WHAT TO WORK ON: Each line of data below is to be returned exactly, leaving out any picture.

+++++

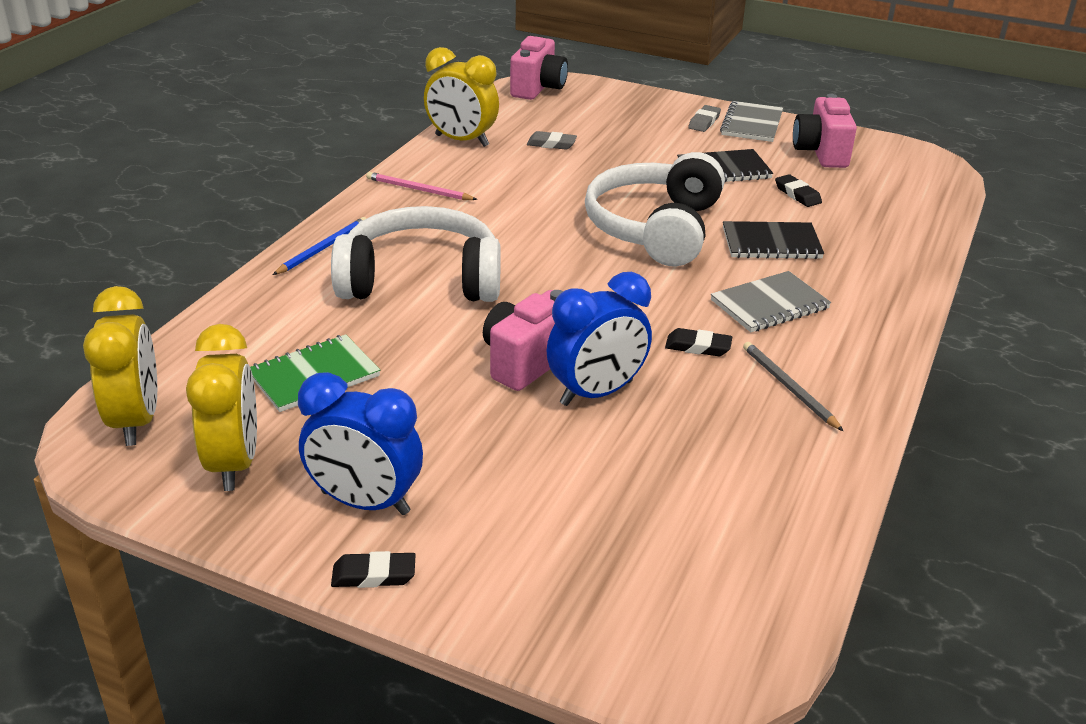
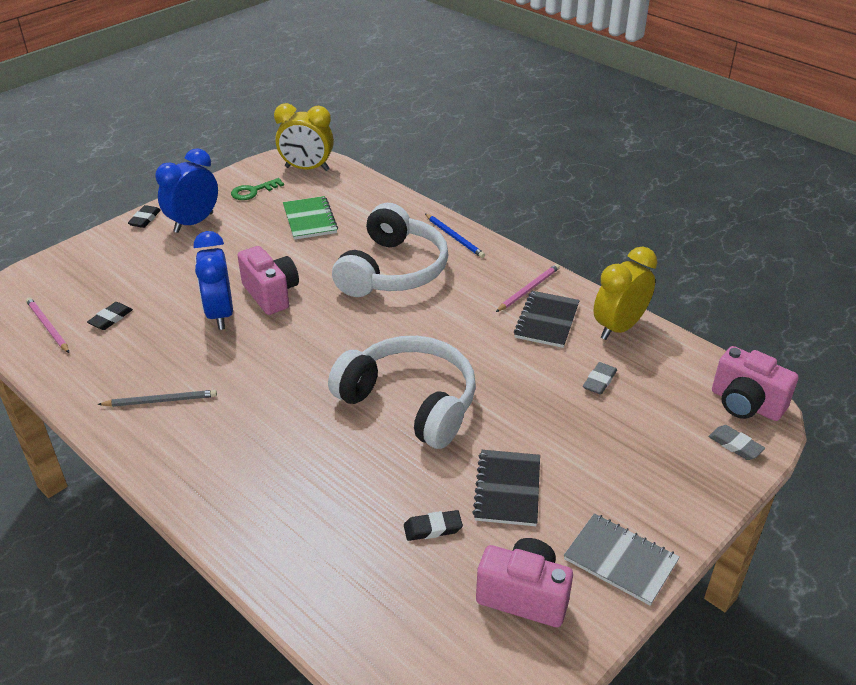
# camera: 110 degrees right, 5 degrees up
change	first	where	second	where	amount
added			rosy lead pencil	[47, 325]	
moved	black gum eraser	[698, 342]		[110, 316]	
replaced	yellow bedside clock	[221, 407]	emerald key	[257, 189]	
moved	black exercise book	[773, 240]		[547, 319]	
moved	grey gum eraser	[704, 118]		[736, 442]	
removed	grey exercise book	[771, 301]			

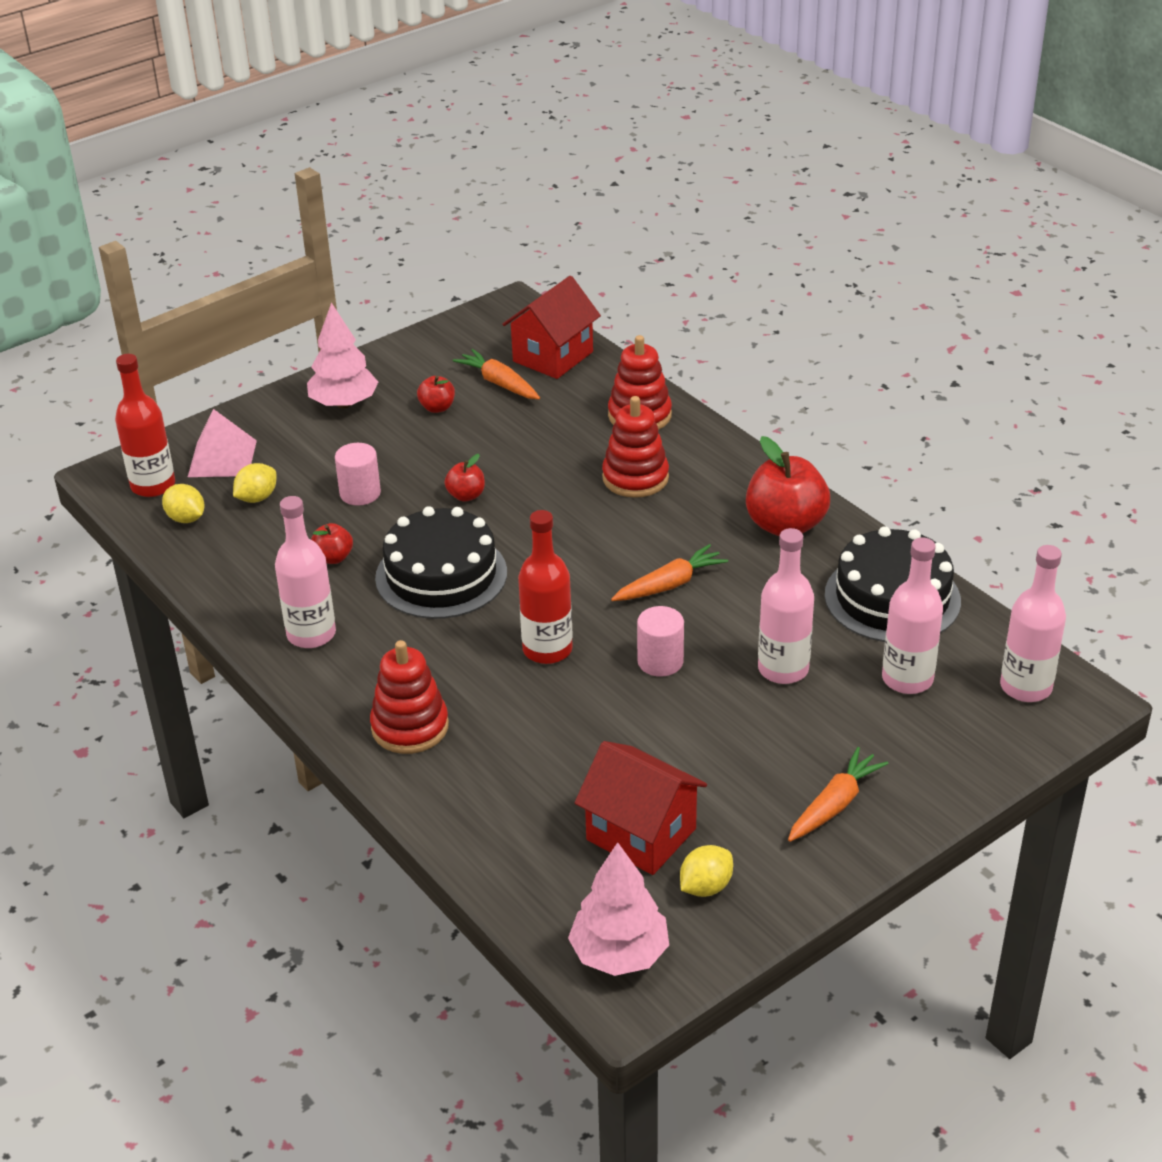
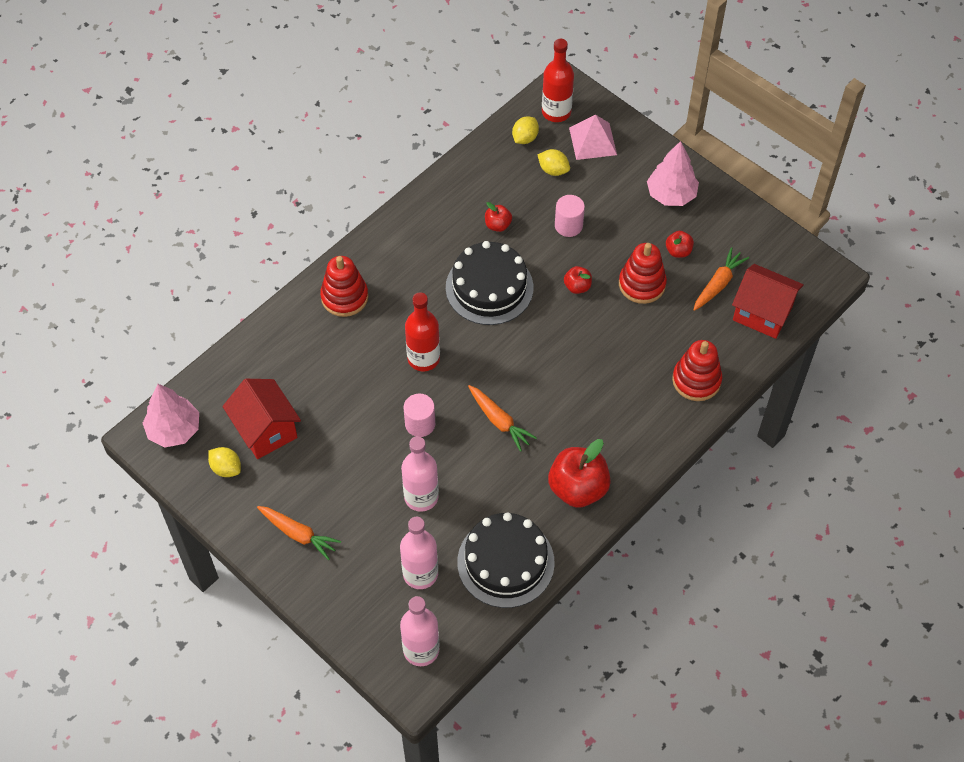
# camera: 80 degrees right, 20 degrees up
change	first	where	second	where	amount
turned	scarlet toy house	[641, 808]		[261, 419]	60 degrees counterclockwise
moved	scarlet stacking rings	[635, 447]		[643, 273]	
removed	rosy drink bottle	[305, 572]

+++++

TASK RESULT:
# camera: 110 degrees right, 5 degrees up
change	first	where	second	where	amount
added			rosy lead pencil	[47, 325]	
moved	black gum eraser	[698, 342]		[110, 316]	
replaced	yellow bedside clock	[221, 407]	emerald key	[257, 189]	
moved	black exercise book	[773, 240]		[547, 319]	
moved	grey gum eraser	[704, 118]		[736, 442]	
removed	grey exercise book	[771, 301]			

# camera: 80 degrees right, 20 degrees up
change	first	where	second	where	amount
turned	scarlet toy house	[641, 808]		[261, 419]	60 degrees counterclockwise
moved	scarlet stacking rings	[635, 447]		[643, 273]	
removed	rosy drink bottle	[305, 572]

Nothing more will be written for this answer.